● **Task item**:
Find the line with "camera: 25 degrees right, 10 degrees up" and the line with "(720, 276) = (768, 413): yellow" in the entries below; output exactly those two lines, every line between them, and no others.

● **Entries provided**:
—————

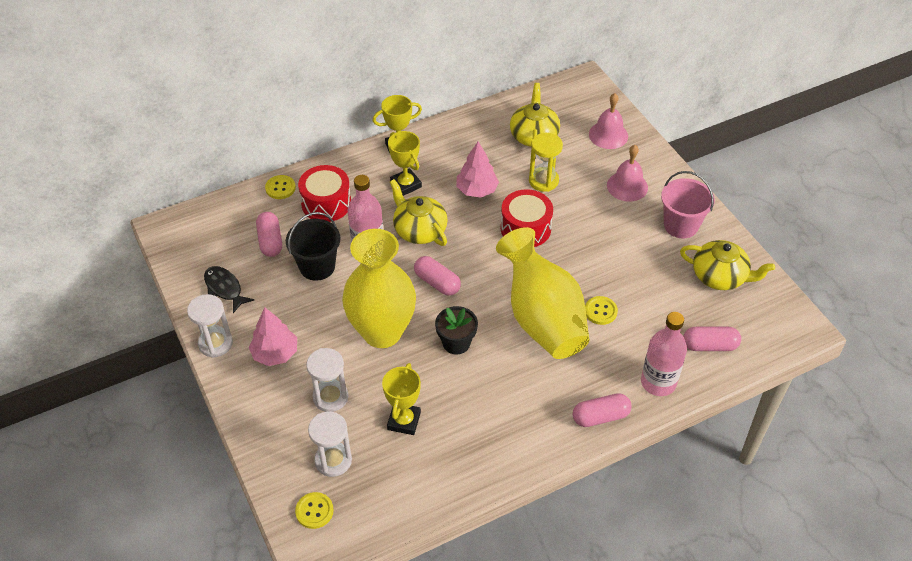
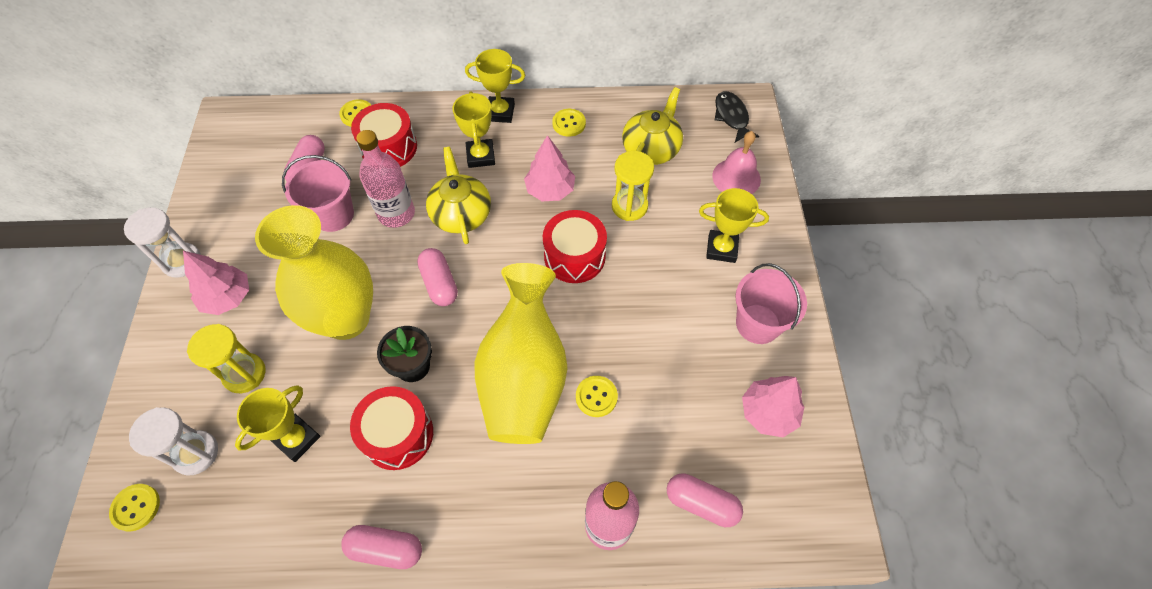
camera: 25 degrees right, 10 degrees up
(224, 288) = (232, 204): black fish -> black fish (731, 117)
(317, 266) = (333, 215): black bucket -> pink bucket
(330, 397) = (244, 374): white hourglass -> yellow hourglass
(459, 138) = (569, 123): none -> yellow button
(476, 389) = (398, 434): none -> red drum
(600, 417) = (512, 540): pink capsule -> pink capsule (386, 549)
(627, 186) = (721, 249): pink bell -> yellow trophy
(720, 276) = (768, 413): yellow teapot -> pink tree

—————

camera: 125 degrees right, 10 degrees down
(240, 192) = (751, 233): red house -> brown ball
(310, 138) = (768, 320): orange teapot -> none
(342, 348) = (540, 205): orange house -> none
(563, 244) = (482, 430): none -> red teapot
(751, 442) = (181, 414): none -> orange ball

—————

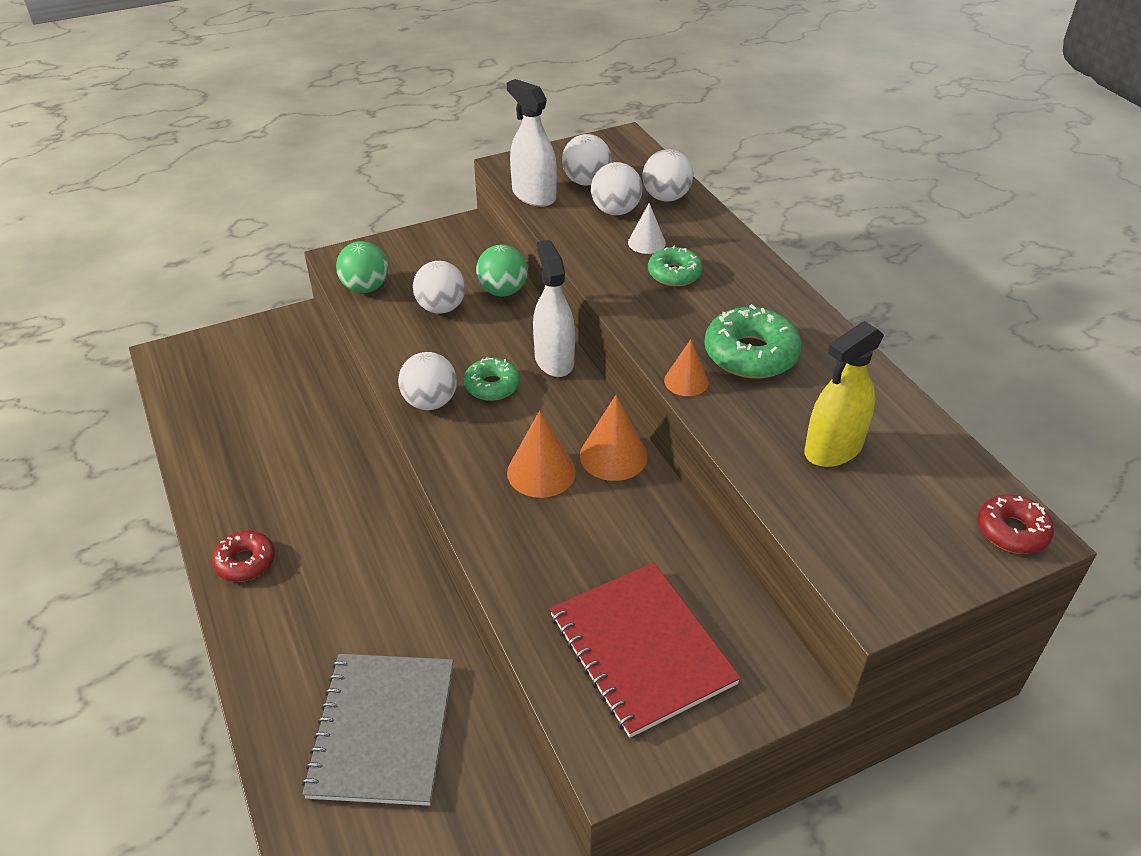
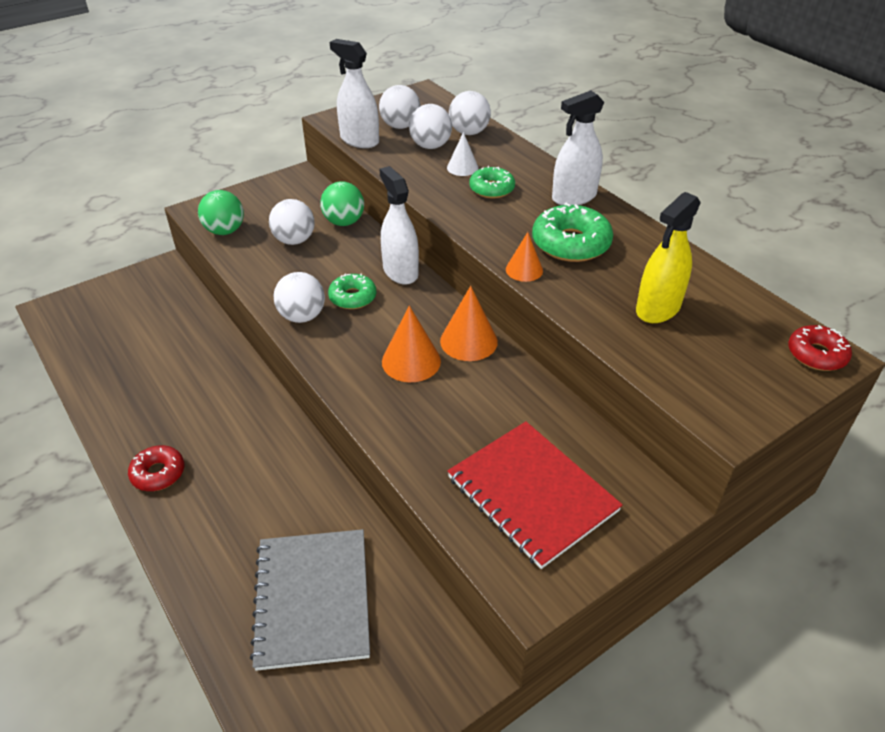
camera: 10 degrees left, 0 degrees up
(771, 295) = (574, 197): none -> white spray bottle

—————

● **Answer section**:
camera: 25 degrees right, 10 degrees up
(224, 288) = (232, 204): black fish -> black fish (731, 117)
(317, 266) = (333, 215): black bucket -> pink bucket
(330, 397) = (244, 374): white hourglass -> yellow hourglass
(459, 138) = (569, 123): none -> yellow button
(476, 389) = (398, 434): none -> red drum
(600, 417) = (512, 540): pink capsule -> pink capsule (386, 549)
(627, 186) = (721, 249): pink bell -> yellow trophy
(720, 276) = (768, 413): yellow teapot -> pink tree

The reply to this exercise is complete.